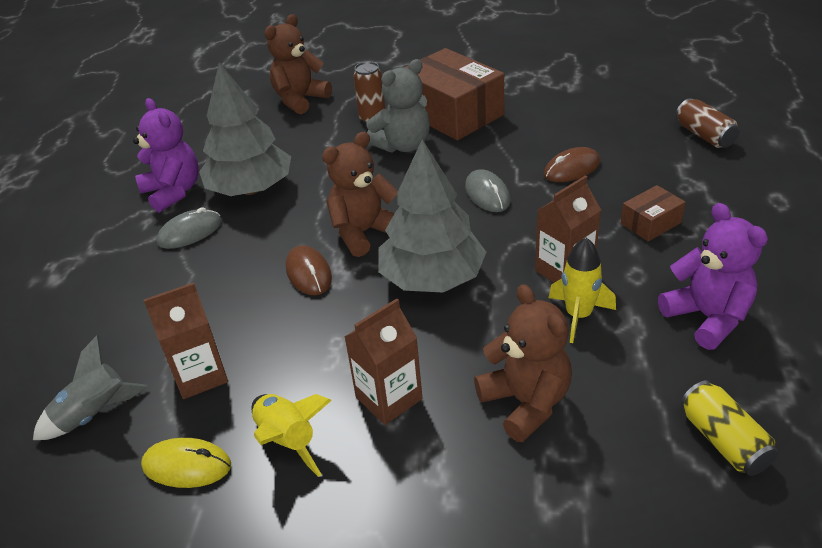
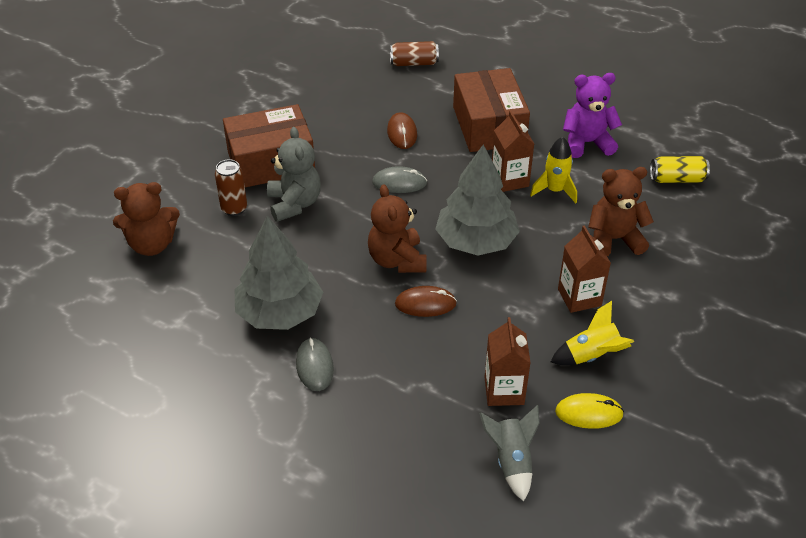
camera: 70 degrees left, 5 degrees up
(173, 192) = (238, 367): purple teddy bear -> none
(187, 465) = (589, 413): yellow mouse -> yellow mouse turned 60 degrees clockwise
(300, 100) = (152, 244): brown teddy bear -> brown teddy bear turned 75 degrees counterclockwise
(650, 223) = (488, 126): brown box -> brown box, size x2.15

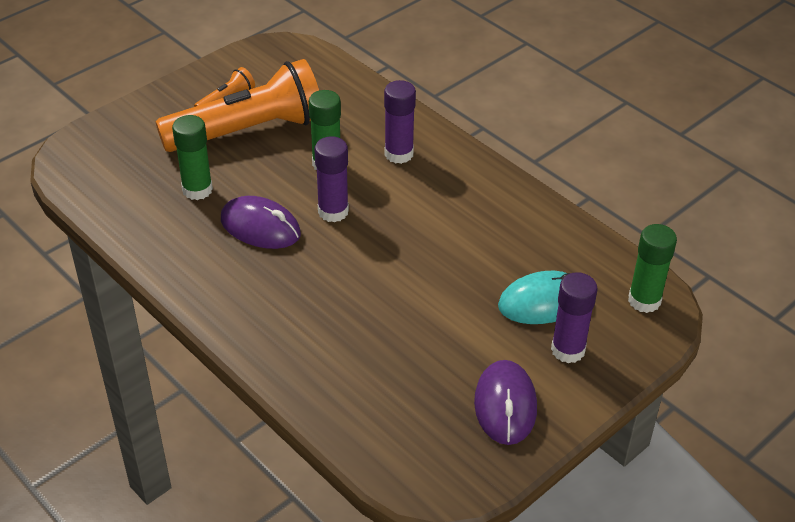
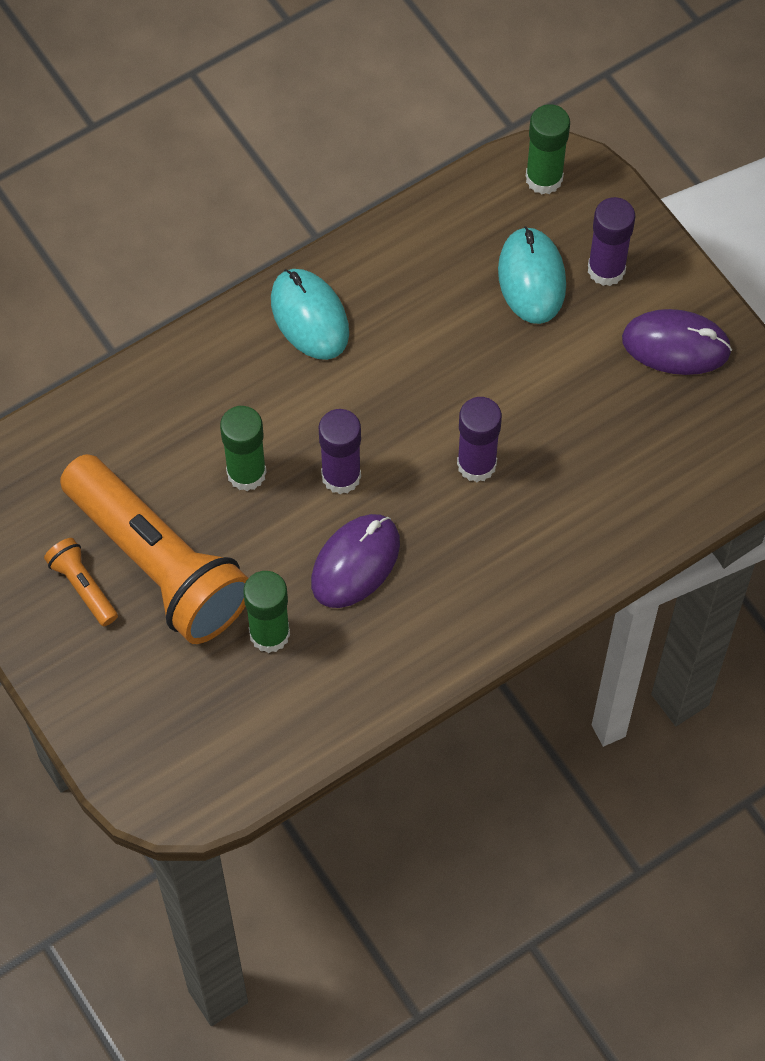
camera: 80 degrees left, 20 degrees up
(248, 131) = (158, 563): orange flashlight -> orange flashlight turned 150 degrees clockwise
(399, 154) = (243, 385): purple glue stick -> purple glue stick (476, 464)
(467, 180) = (309, 316): none -> turquoise mouse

> What to do
Leave the pictures out and return the rest of the material exactly.

> Response
camera: 70 degrees left, 5 degrees up
(173, 192) = (238, 367): purple teddy bear -> none
(187, 465) = (589, 413): yellow mouse -> yellow mouse turned 60 degrees clockwise
(300, 100) = (152, 244): brown teddy bear -> brown teddy bear turned 75 degrees counterclockwise
(650, 223) = (488, 126): brown box -> brown box, size x2.15

camera: 80 degrees left, 20 degrees up
(248, 131) = (158, 563): orange flashlight -> orange flashlight turned 150 degrees clockwise
(399, 154) = (243, 385): purple glue stick -> purple glue stick (476, 464)
(467, 180) = (309, 316): none -> turquoise mouse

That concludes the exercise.